BEGIN Exercise materials

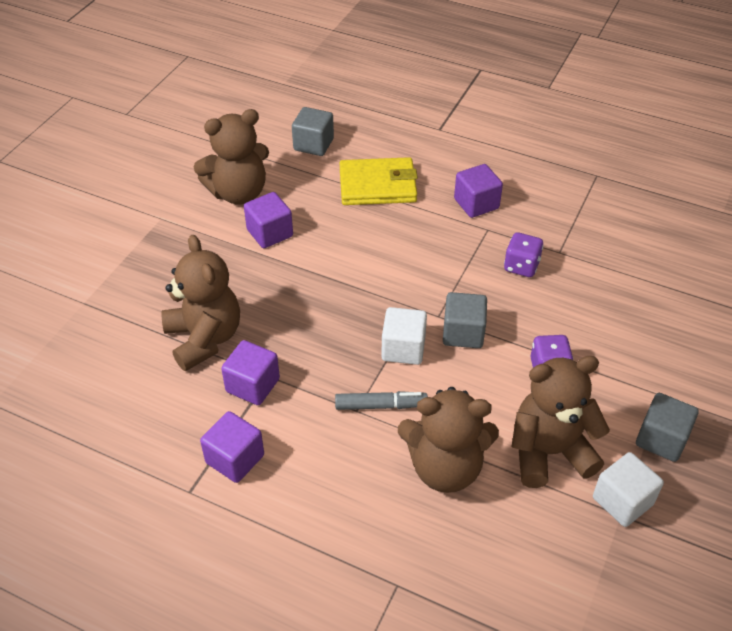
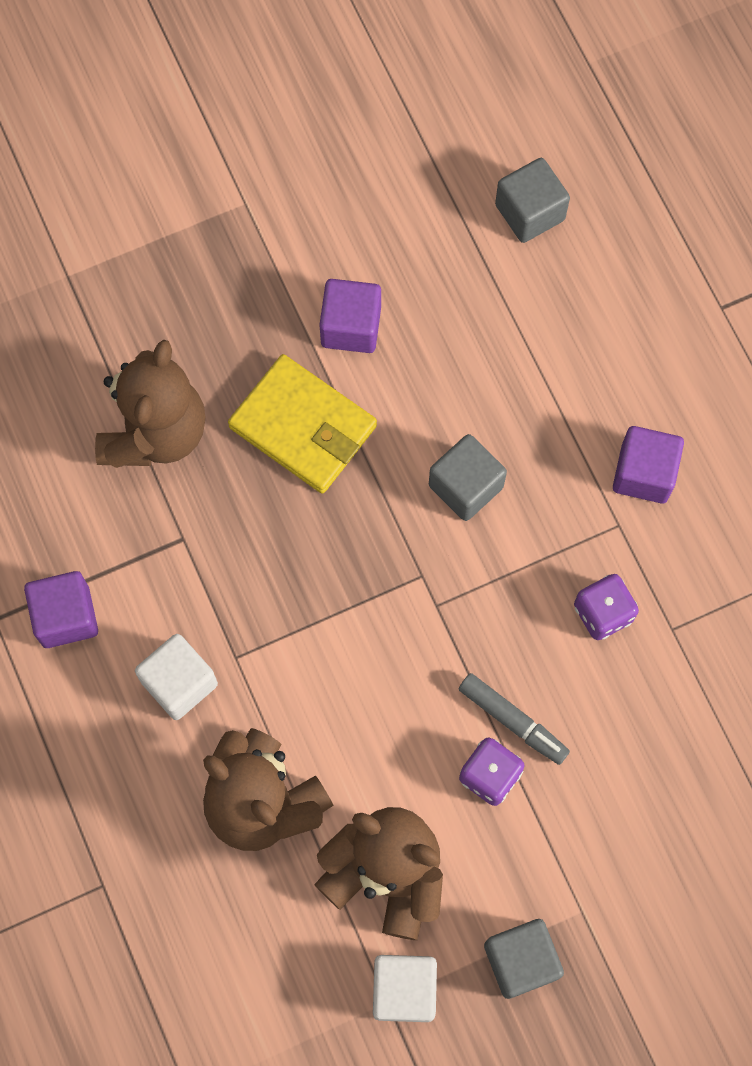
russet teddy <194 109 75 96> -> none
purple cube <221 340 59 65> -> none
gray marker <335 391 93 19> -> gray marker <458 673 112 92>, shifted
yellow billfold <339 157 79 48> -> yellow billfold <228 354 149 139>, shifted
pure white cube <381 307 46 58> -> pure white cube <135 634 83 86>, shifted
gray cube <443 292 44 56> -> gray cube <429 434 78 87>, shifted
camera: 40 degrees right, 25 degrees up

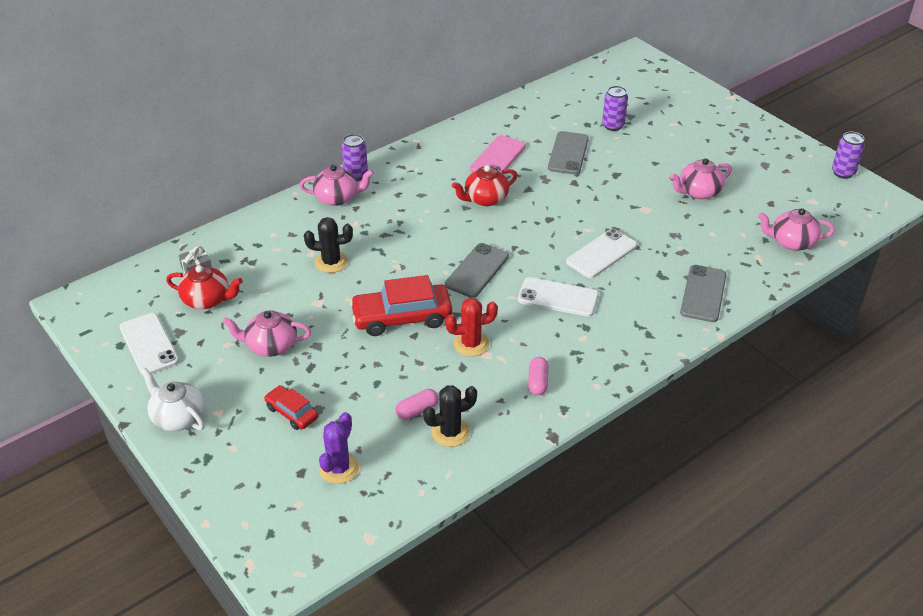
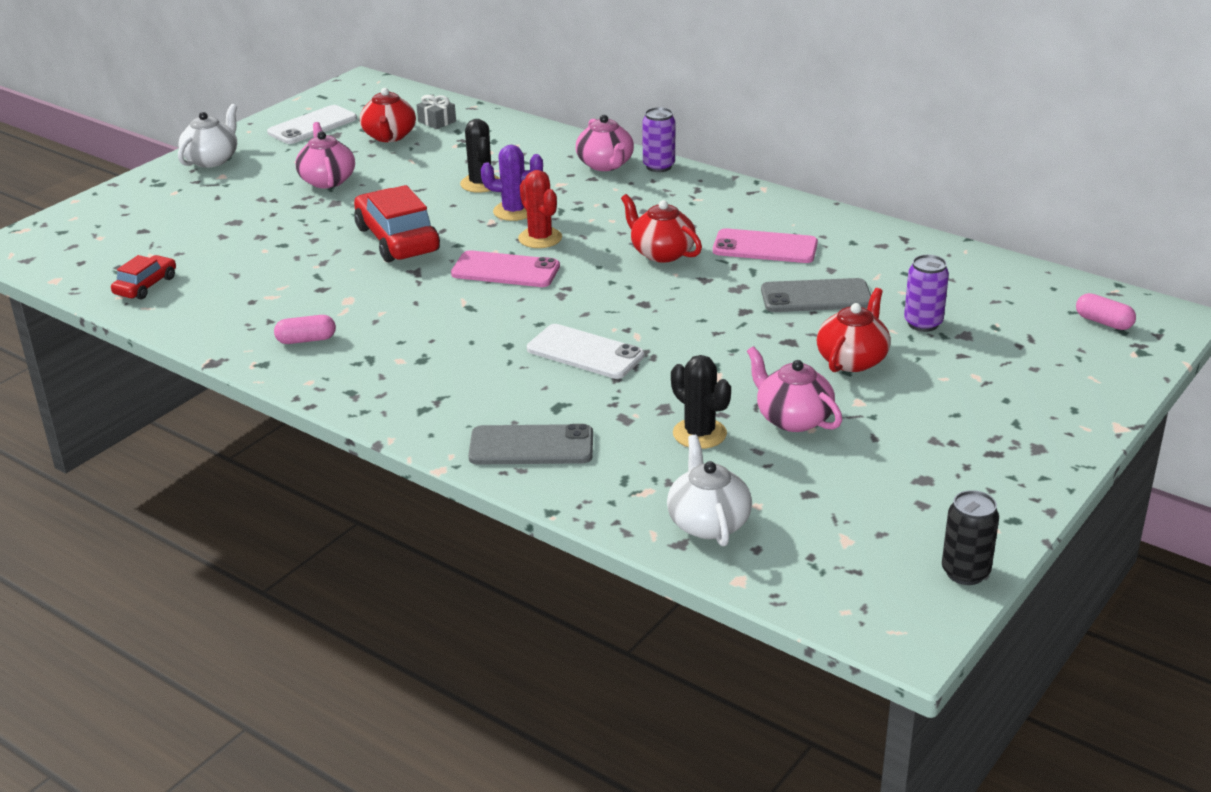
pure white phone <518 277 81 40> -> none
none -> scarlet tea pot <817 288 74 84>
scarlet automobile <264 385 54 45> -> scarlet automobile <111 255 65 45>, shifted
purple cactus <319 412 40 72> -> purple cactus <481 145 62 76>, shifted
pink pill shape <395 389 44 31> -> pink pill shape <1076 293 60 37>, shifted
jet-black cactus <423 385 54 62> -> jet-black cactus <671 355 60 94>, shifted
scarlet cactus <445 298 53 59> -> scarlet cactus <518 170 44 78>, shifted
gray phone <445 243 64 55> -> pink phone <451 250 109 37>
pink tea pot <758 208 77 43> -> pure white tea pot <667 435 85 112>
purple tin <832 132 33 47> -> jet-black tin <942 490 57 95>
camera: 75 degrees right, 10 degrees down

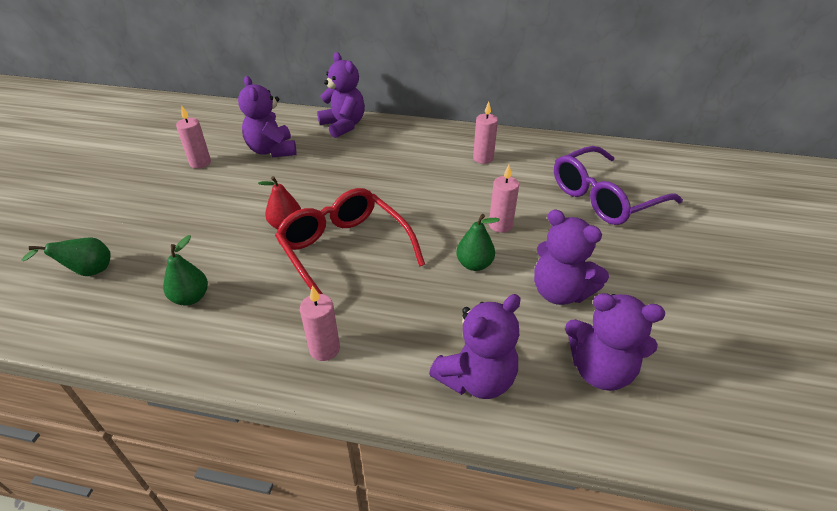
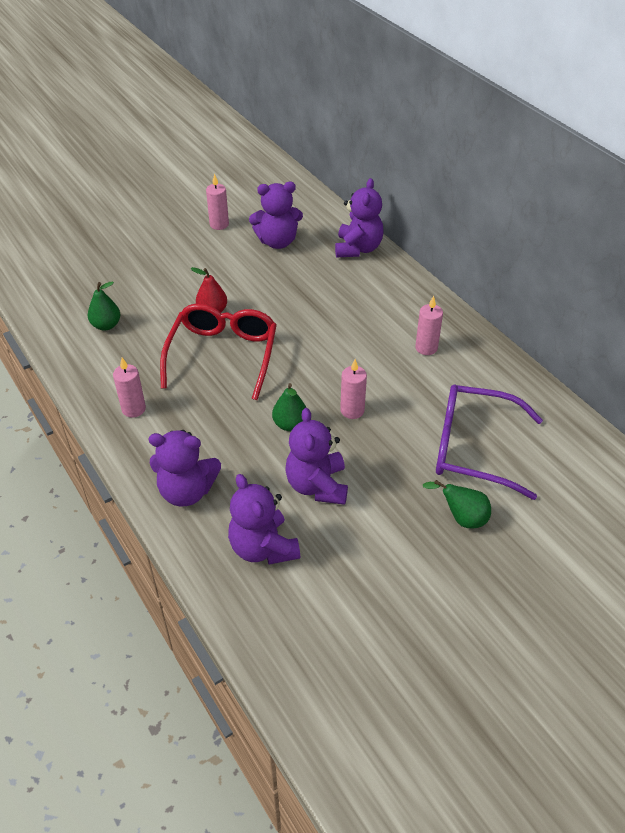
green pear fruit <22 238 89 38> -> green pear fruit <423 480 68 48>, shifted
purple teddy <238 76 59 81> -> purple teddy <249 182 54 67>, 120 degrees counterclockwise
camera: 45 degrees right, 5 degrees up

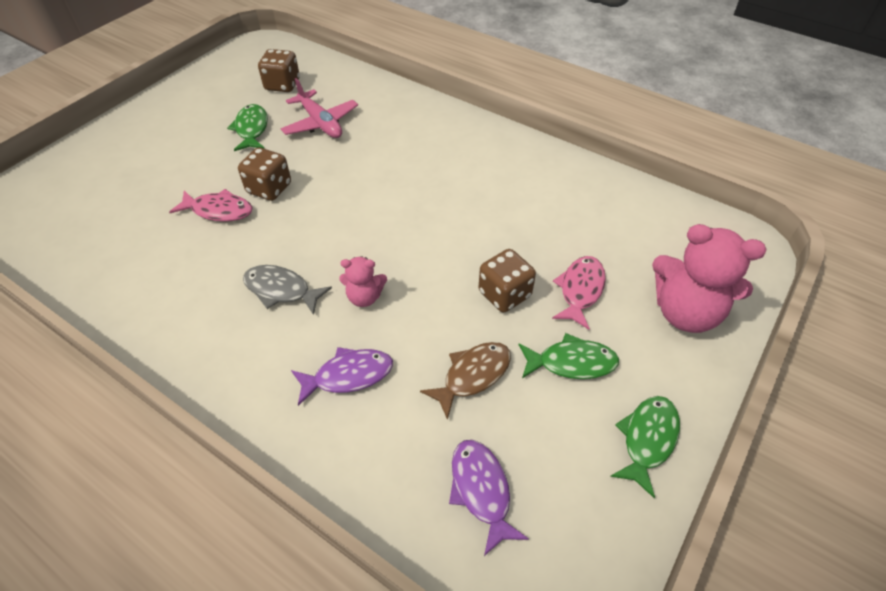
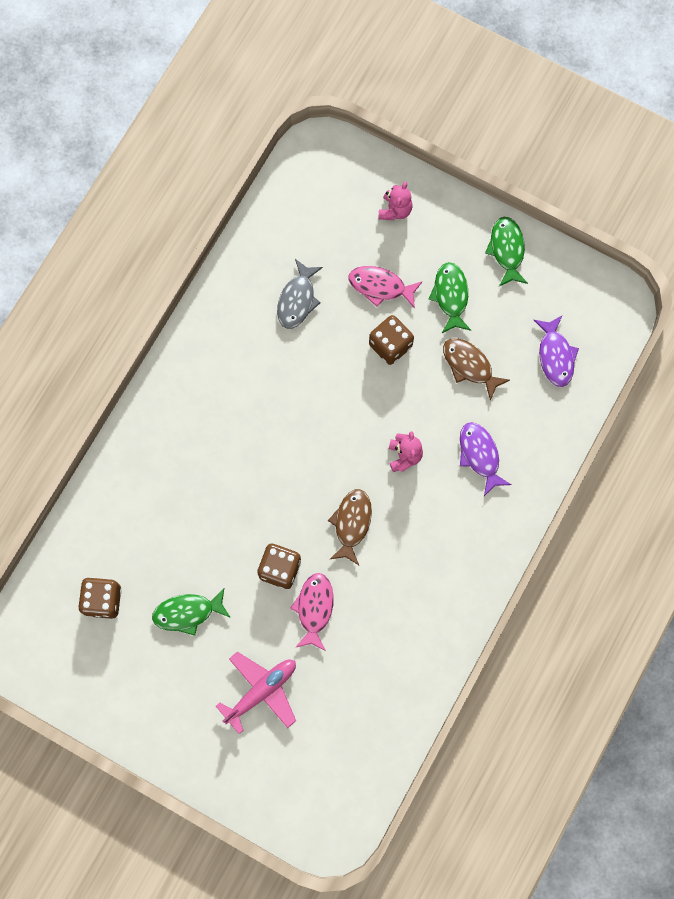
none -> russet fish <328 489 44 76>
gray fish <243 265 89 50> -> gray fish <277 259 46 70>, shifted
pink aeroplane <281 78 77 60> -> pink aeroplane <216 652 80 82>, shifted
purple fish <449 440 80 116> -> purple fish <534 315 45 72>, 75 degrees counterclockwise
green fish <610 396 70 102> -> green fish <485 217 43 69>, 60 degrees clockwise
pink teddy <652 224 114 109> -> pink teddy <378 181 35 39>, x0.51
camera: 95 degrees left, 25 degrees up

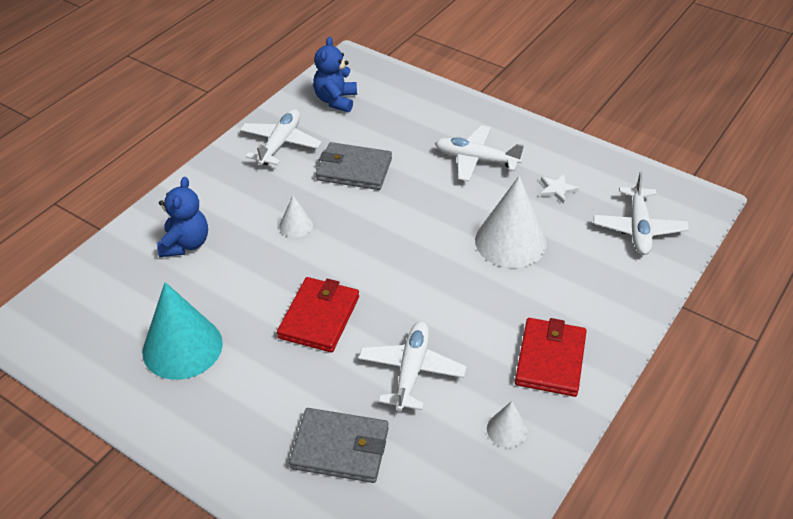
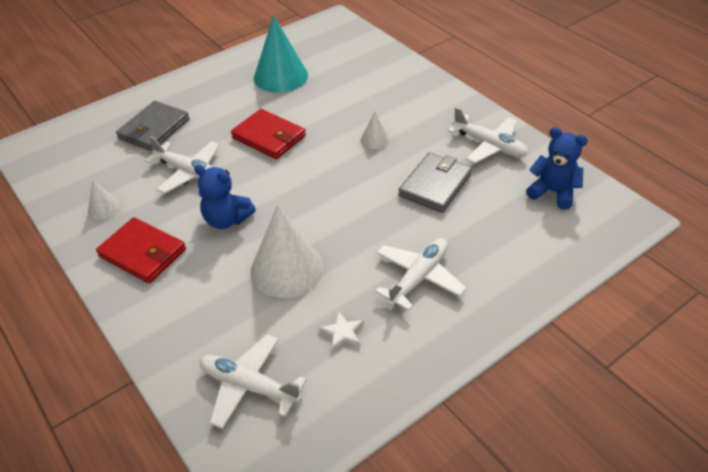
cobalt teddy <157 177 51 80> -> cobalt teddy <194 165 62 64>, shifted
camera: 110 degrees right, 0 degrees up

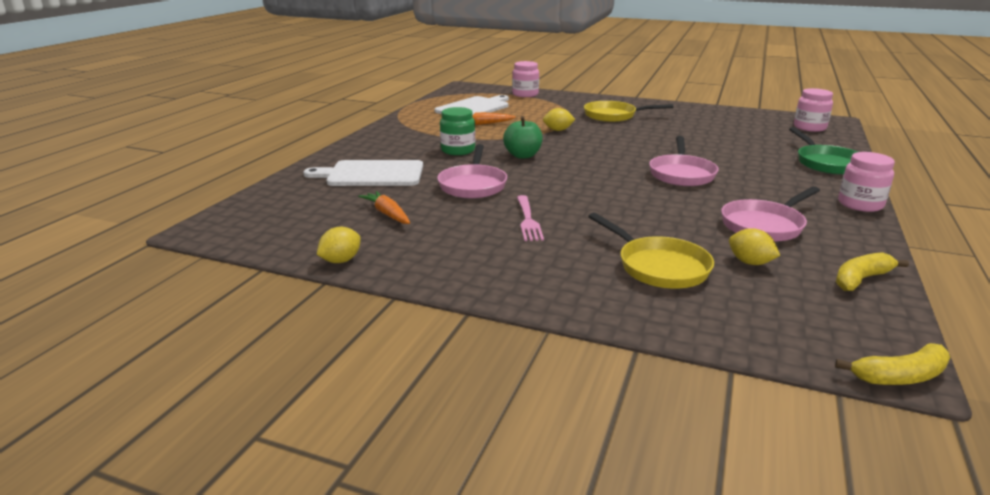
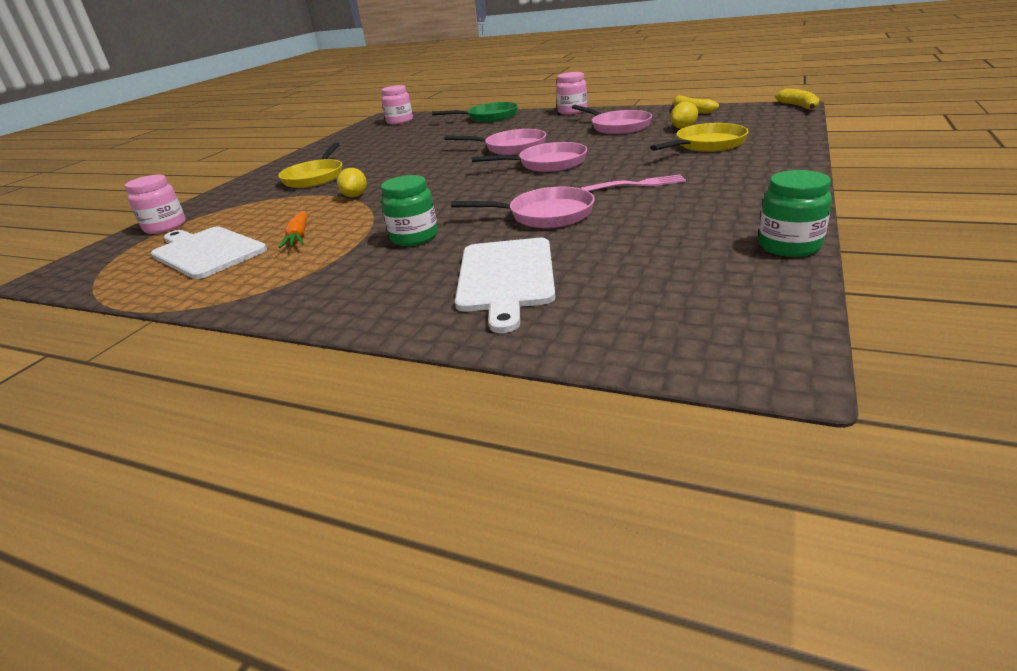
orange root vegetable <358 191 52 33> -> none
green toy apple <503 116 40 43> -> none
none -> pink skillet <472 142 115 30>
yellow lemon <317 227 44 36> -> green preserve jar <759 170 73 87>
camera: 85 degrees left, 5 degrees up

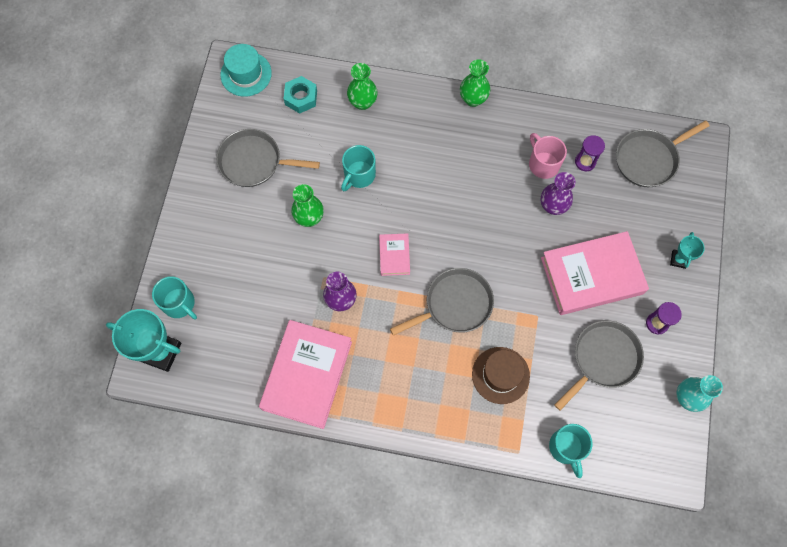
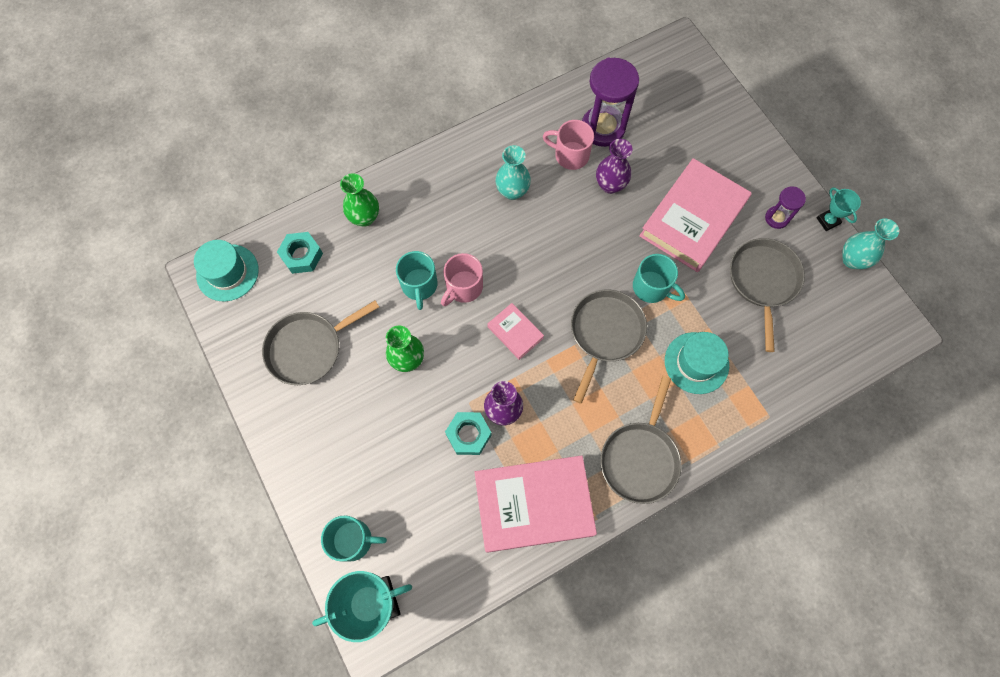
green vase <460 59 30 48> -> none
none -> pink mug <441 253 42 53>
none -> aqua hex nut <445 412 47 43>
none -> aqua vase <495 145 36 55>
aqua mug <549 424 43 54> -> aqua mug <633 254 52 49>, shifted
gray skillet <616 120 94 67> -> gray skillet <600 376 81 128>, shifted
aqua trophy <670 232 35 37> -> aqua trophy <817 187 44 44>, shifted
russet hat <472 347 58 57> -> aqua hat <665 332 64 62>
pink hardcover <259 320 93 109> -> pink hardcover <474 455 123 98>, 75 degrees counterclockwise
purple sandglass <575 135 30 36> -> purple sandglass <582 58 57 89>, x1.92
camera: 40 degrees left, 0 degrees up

END Exercise materials

[Problem to work on] Keep the pictures out of your copy, and repeat every entry above exactly.

[Solution to the problem]
russet teddy <194 109 75 96> -> none
purple cube <221 340 59 65> -> none
gray marker <335 391 93 19> -> gray marker <458 673 112 92>, shifted
yellow billfold <339 157 79 48> -> yellow billfold <228 354 149 139>, shifted
pure white cube <381 307 46 58> -> pure white cube <135 634 83 86>, shifted
gray cube <443 292 44 56> -> gray cube <429 434 78 87>, shifted
camera: 40 degrees right, 25 degrees up

pure white phone <518 277 81 40> -> none
none -> scarlet tea pot <817 288 74 84>
scarlet automobile <264 385 54 45> -> scarlet automobile <111 255 65 45>, shifted
purple cactus <319 412 40 72> -> purple cactus <481 145 62 76>, shifted
pink pill shape <395 389 44 31> -> pink pill shape <1076 293 60 37>, shifted
jet-black cactus <423 385 54 62> -> jet-black cactus <671 355 60 94>, shifted
scarlet cactus <445 298 53 59> -> scarlet cactus <518 170 44 78>, shifted
gray phone <445 243 64 55> -> pink phone <451 250 109 37>
pink tea pot <758 208 77 43> -> pure white tea pot <667 435 85 112>
purple tin <832 132 33 47> -> jet-black tin <942 490 57 95>
camera: 75 degrees right, 10 degrees down

green pear fruit <22 238 89 38> -> green pear fruit <423 480 68 48>, shifted
purple teddy <238 76 59 81> -> purple teddy <249 182 54 67>, 120 degrees counterclockwise
camera: 45 degrees right, 5 degrees up

none -> russet fish <328 489 44 76>
gray fish <243 265 89 50> -> gray fish <277 259 46 70>, shifted
pink aeroplane <281 78 77 60> -> pink aeroplane <216 652 80 82>, shifted
purple fish <449 440 80 116> -> purple fish <534 315 45 72>, 75 degrees counterclockwise
green fish <610 396 70 102> -> green fish <485 217 43 69>, 60 degrees clockwise
pink teddy <652 224 114 109> -> pink teddy <378 181 35 39>, x0.51
camera: 95 degrees left, 25 degrees up

cobalt teddy <157 177 51 80> -> cobalt teddy <194 165 62 64>, shifted
camera: 110 degrees right, 0 degrees up

orange root vegetable <358 191 52 33> -> none
green toy apple <503 116 40 43> -> none
none -> pink skillet <472 142 115 30>
yellow lemon <317 227 44 36> -> green preserve jar <759 170 73 87>
camera: 85 degrees left, 5 degrees up

green vase <460 59 30 48> -> none
none -> pink mug <441 253 42 53>
none -> aqua hex nut <445 412 47 43>
none -> aqua vase <495 145 36 55>
aqua mug <549 424 43 54> -> aqua mug <633 254 52 49>, shifted
gray skillet <616 120 94 67> -> gray skillet <600 376 81 128>, shifted
aqua trophy <670 232 35 37> -> aqua trophy <817 187 44 44>, shifted
russet hat <472 347 58 57> -> aqua hat <665 332 64 62>
pink hardcover <259 320 93 109> -> pink hardcover <474 455 123 98>, 75 degrees counterclockwise
purple sandglass <575 135 30 36> -> purple sandglass <582 58 57 89>, x1.92
camera: 40 degrees left, 0 degrees up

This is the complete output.